Description of the task. Set down the final part of the listing, which starts at the line containing "R5: 4.7k (N_5, N_11) -> 4.7k (N_3, N_11)" and runs to the last line, exactly and completely.

Dataset records.
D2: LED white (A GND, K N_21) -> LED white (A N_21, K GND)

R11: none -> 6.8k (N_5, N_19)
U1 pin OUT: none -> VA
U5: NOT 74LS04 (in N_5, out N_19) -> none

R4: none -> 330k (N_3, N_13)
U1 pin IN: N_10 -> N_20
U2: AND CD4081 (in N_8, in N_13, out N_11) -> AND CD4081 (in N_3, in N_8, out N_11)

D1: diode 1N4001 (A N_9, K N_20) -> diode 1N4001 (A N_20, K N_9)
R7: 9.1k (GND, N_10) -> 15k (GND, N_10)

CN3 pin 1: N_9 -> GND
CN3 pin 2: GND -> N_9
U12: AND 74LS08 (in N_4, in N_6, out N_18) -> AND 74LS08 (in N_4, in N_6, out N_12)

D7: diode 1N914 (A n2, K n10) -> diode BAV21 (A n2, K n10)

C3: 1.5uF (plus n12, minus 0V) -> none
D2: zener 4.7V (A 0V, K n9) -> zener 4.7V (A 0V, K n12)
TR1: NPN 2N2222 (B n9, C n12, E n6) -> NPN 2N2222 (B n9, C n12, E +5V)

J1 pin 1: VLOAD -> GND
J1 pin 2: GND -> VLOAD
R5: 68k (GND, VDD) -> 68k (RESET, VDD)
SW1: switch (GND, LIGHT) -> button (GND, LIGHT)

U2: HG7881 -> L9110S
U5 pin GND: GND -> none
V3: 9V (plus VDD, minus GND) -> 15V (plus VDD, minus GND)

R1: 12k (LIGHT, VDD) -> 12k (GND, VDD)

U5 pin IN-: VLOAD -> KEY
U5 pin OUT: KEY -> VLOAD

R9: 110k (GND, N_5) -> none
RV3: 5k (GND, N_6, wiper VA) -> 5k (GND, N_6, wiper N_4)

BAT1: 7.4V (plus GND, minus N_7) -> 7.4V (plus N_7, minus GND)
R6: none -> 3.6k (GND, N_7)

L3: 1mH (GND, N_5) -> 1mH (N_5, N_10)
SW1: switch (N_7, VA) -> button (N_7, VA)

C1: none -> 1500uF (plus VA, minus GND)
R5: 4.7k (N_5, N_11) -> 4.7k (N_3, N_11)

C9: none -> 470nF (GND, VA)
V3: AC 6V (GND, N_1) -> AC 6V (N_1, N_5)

Task answer.
R5: 4.7k (N_5, N_11) -> 4.7k (N_3, N_11)

C9: none -> 470nF (GND, VA)
V3: AC 6V (GND, N_1) -> AC 6V (N_1, N_5)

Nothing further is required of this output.